Copy out the records below, replacing every "blue fabric jacket" with "navy denim jacket" and keeping all else the same. Omit the pictures.

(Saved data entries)
▬▬▬▬▬▬▬▬▬▬

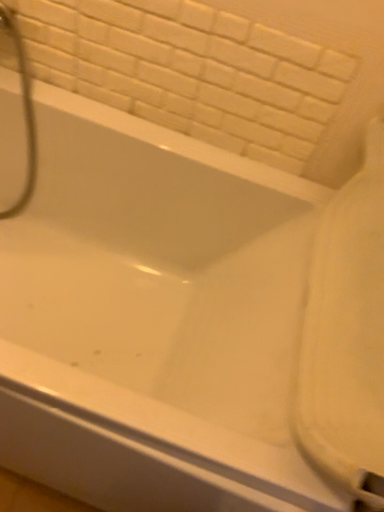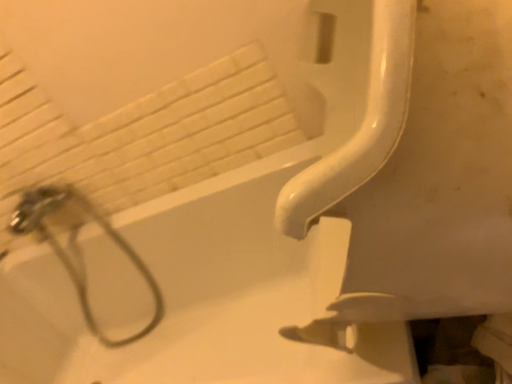
Question: How did the camera likely rotate when shooting the video?

Choices:
 (A) rotated downward
 (B) rotated upward

Answer: (B)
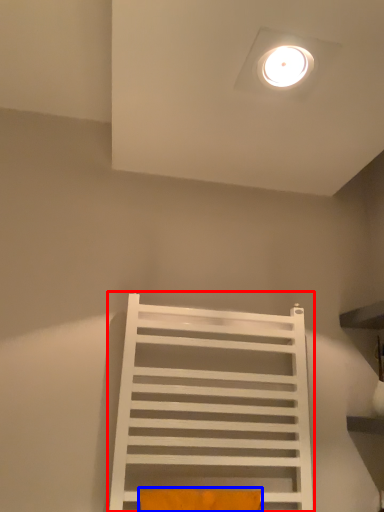
Question: Which point is closer to the camera, furniture (highlighted by a red box) or pillow (highlighted by a blue box)?

Choices:
 (A) furniture
 (B) pillow

Answer: (B)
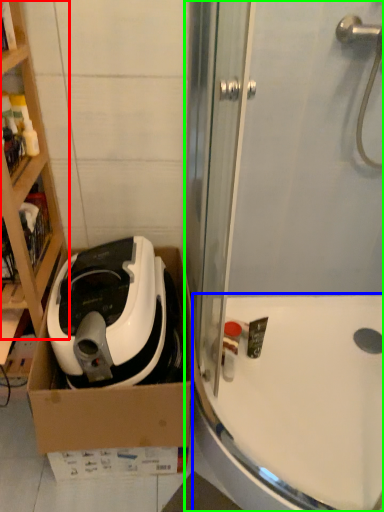
Question: Estimate the real-world distances between objects in this image. Which object is farther from cabinetry (highlighted by a red box), bath (highlighted by a blue box) or shower door (highlighted by a green box)?

Choices:
 (A) bath
 (B) shower door

Answer: (A)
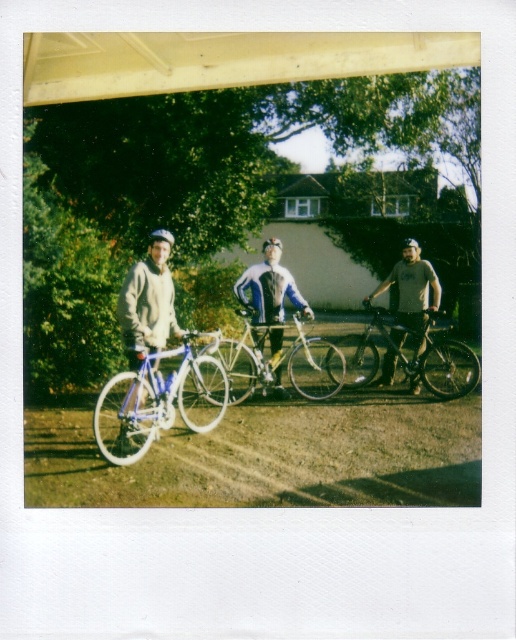
Between point (385, 314) and point (412, 241), which one is positioned in front?

Point (385, 314) is more forward.

Find the location of a particular element. The height and width of the screenshot is (640, 516). shiny black bicycle at center is located at coordinates (x=413, y=355).

Does point (253, 298) come in front of point (405, 282)?

Yes, point (253, 298) is in front of point (405, 282).

Can you confirm if blue fabric jacket at center is bigger than matte gray shirt at center?

No.

Who is more forward, (285, 284) or (430, 280)?

Point (285, 284) is in front.

You are a GUI agent. You are given a task and a screenshot of the screen. Output one action in this format:
    pyautogui.click(x=<x>, y=<y>)
    Task: Click on the blue fabric jacket at center
    This screenshot has height=640, width=516.
    Given the screenshot: What is the action you would take?
    pyautogui.click(x=269, y=304)

Between blue fabric jacket at center and matte black helmet at center, which one is positioned lower?

blue fabric jacket at center is below.

Does blue fabric jacket at center appear on the left side of matte black helmet at center?

Correct, you'll find blue fabric jacket at center to the left of matte black helmet at center.

Measure the distance between point [298,301] and camera.

They are 34.18 feet apart.

Identify the location of blue fabric jacket at center. (269, 304).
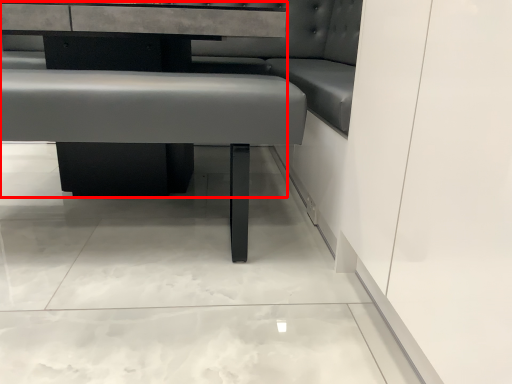
Question: Where is table (annotated by the red box) located in relation to vanity in the image?

Choices:
 (A) left
 (B) right

Answer: (A)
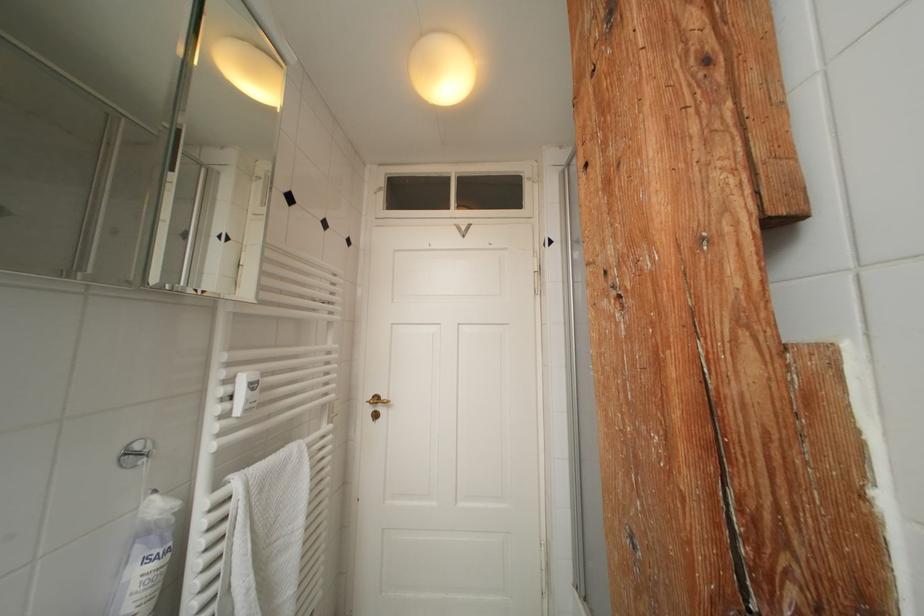
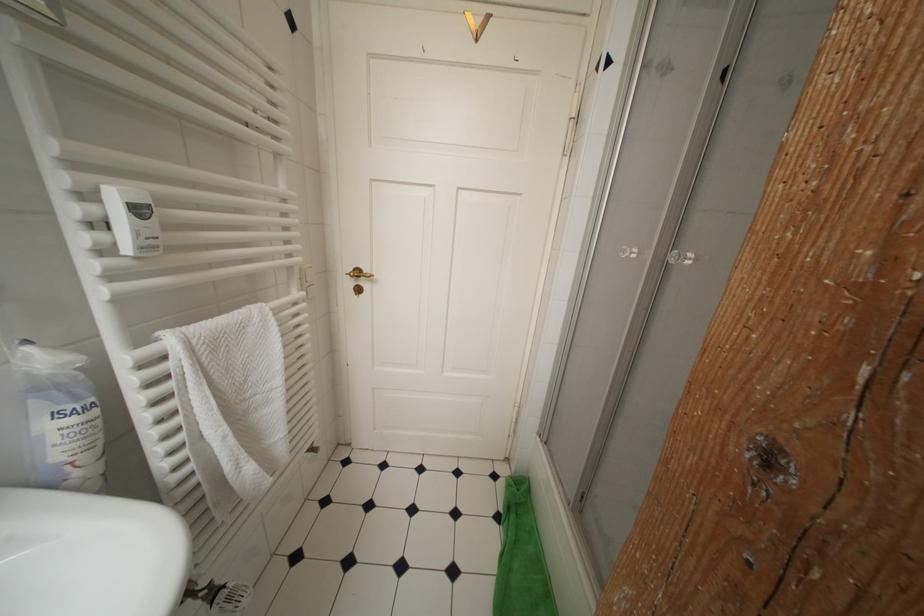
Question: The first image is from the beginning of the video and the second image is from the end. How did the camera likely rotate when shooting the video?

Choices:
 (A) Left
 (B) Right
 (C) Up
 (D) Down

Answer: (D)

▬▬▬▬▬▬▬▬▬▬

> _Solution for this exercise_:
Question: How did the camera likely rotate when shooting the video?

Choices:
 (A) rotated downward
 (B) rotated upward

Answer: (B)
Question: Which point is closer to the camera, furniture (highlighted by a red box) or pillow (highlighted by a blue box)?

Choices:
 (A) furniture
 (B) pillow

Answer: (B)
Question: Estimate the real-world distances between objects in this image. Which object is farther from cabinetry (highlighted by a red box), bath (highlighted by a blue box) or shower door (highlighted by a green box)?

Choices:
 (A) bath
 (B) shower door

Answer: (A)
Between point (385, 314) and point (412, 241), which one is positioned in front?

Point (385, 314) is more forward.

Find the location of a particular element. The height and width of the screenshot is (640, 516). shiny black bicycle at center is located at coordinates (x=413, y=355).

Does point (253, 298) come in front of point (405, 282)?

Yes, point (253, 298) is in front of point (405, 282).

Can you confirm if navy denim jacket at center is bigger than matte gray shirt at center?

No.

Who is more forward, (285, 284) or (430, 280)?

Point (285, 284) is in front.

You are a GUI agent. You are given a task and a screenshot of the screen. Output one action in this format:
    pyautogui.click(x=<x>, y=<y>)
    Task: Click on the navy denim jacket at center
    This screenshot has height=640, width=516.
    Given the screenshot: What is the action you would take?
    pyautogui.click(x=269, y=304)

Between navy denim jacket at center and matte black helmet at center, which one is positioned lower?

navy denim jacket at center is below.

Does navy denim jacket at center appear on the left side of matte black helmet at center?

Correct, you'll find navy denim jacket at center to the left of matte black helmet at center.

Measure the distance between point [298,301] and camera.

They are 34.18 feet apart.

Identify the location of navy denim jacket at center. (269, 304).
Question: Where is table (annotated by the red box) located in relation to vanity in the image?

Choices:
 (A) left
 (B) right

Answer: (A)
Question: The first image is from the beginning of the video and the second image is from the end. How did the camera likely rotate when shooting the video?

Choices:
 (A) Left
 (B) Right
 (C) Up
 (D) Down

Answer: (D)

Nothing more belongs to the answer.